→ Exercise instructions: Keep every word of the listing and reproduce it exactly, but set aside any image found there.

====

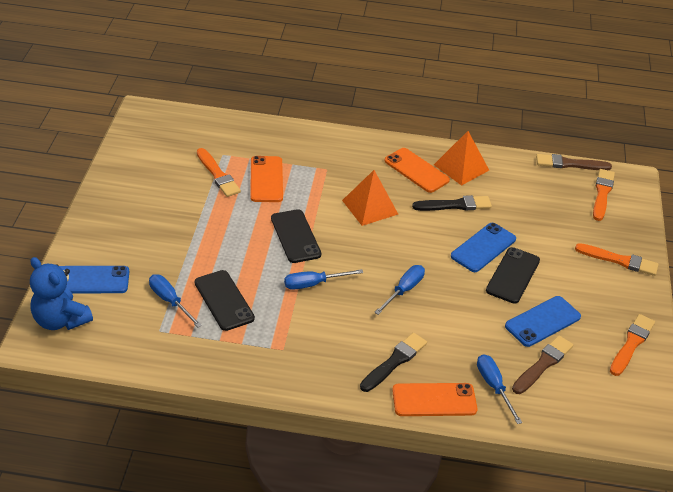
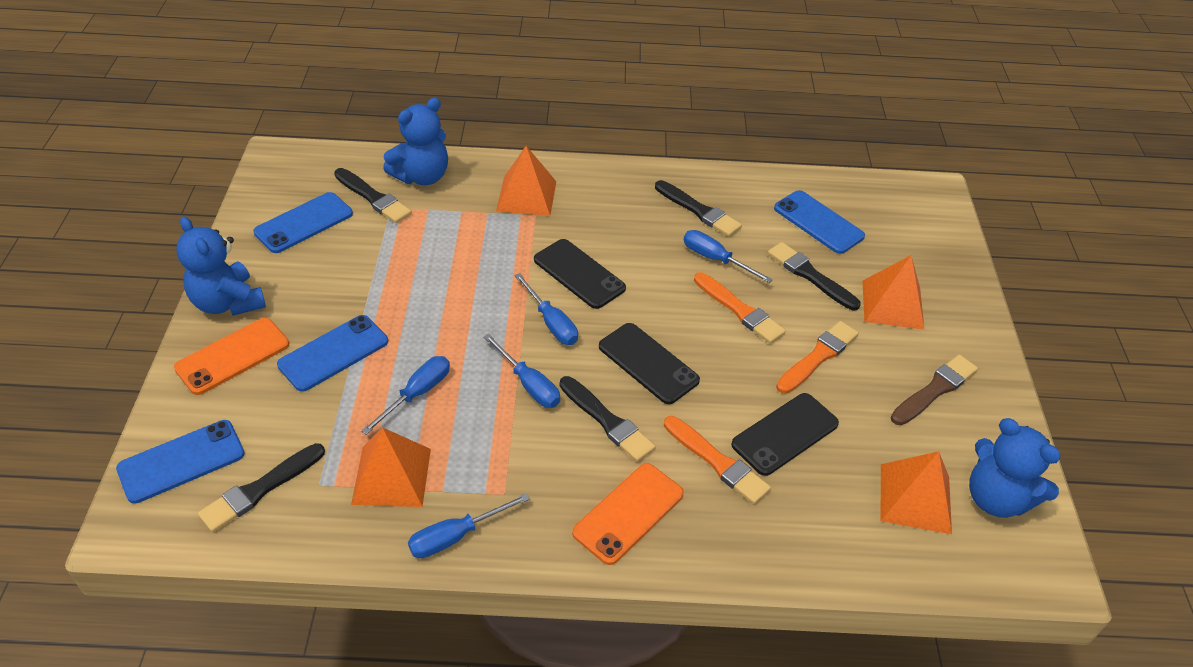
black brush: 2 -> 5
blue phone: 3 -> 4
blue screwdriver: 4 -> 5
blue teddy bear: 1 -> 3
brown brush: 2 -> 1
orange brush: 4 -> 3
orange phone: 3 -> 2
orange pyramid: 2 -> 4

====

→ Your response:
black brush: 2 -> 5
blue phone: 3 -> 4
blue screwdriver: 4 -> 5
blue teddy bear: 1 -> 3
brown brush: 2 -> 1
orange brush: 4 -> 3
orange phone: 3 -> 2
orange pyramid: 2 -> 4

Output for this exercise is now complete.